Task description: Where in the records does the word "coloured" occur? Copy each line in which it does.

Given data:
╭──
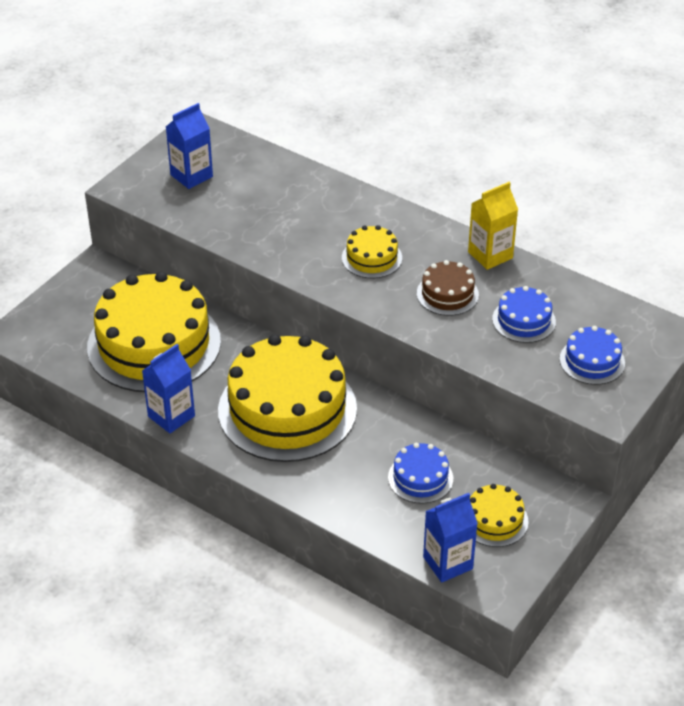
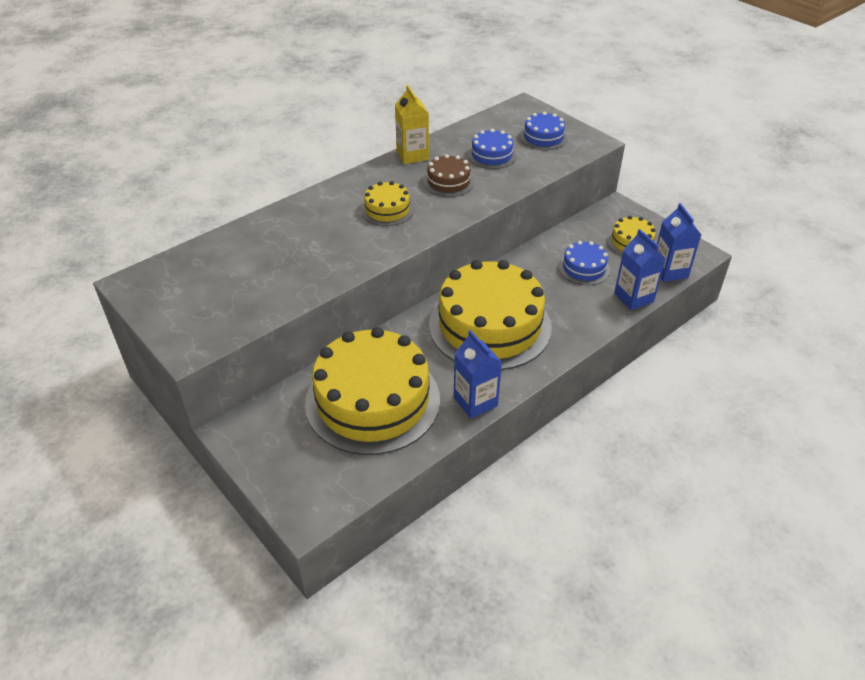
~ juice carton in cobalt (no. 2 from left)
╰──
╭──
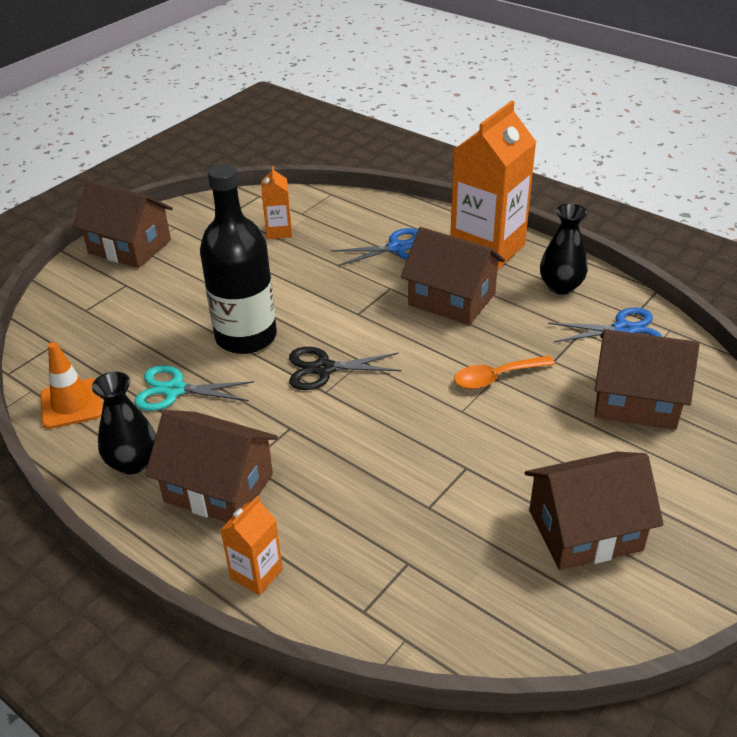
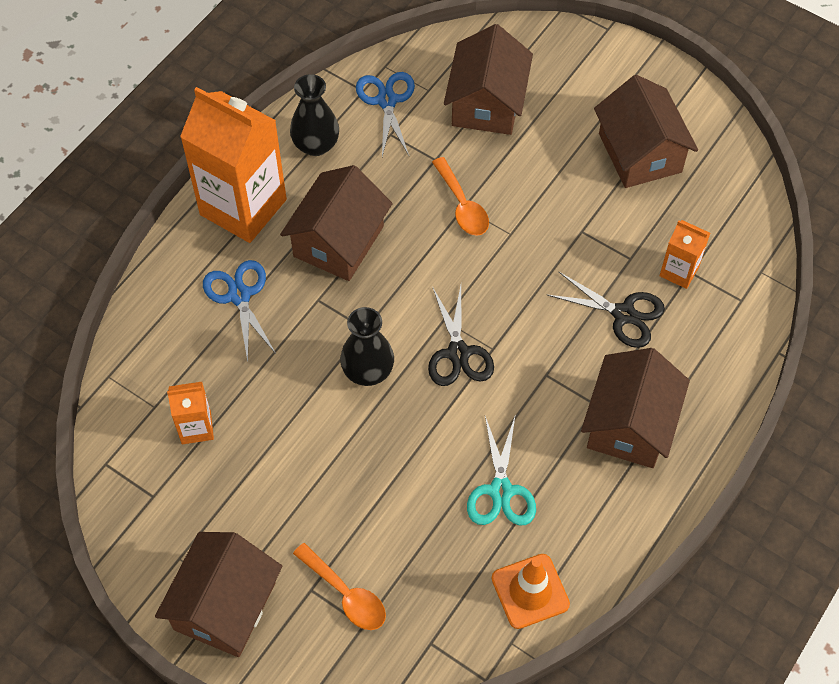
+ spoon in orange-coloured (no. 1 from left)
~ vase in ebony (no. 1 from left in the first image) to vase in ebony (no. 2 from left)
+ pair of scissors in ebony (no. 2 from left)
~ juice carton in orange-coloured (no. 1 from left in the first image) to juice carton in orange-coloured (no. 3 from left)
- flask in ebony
╰──
Result of the task:
+ spoon in orange-coloured (no. 1 from left)
~ juice carton in orange-coloured (no. 1 from left in the first image) to juice carton in orange-coloured (no. 3 from left)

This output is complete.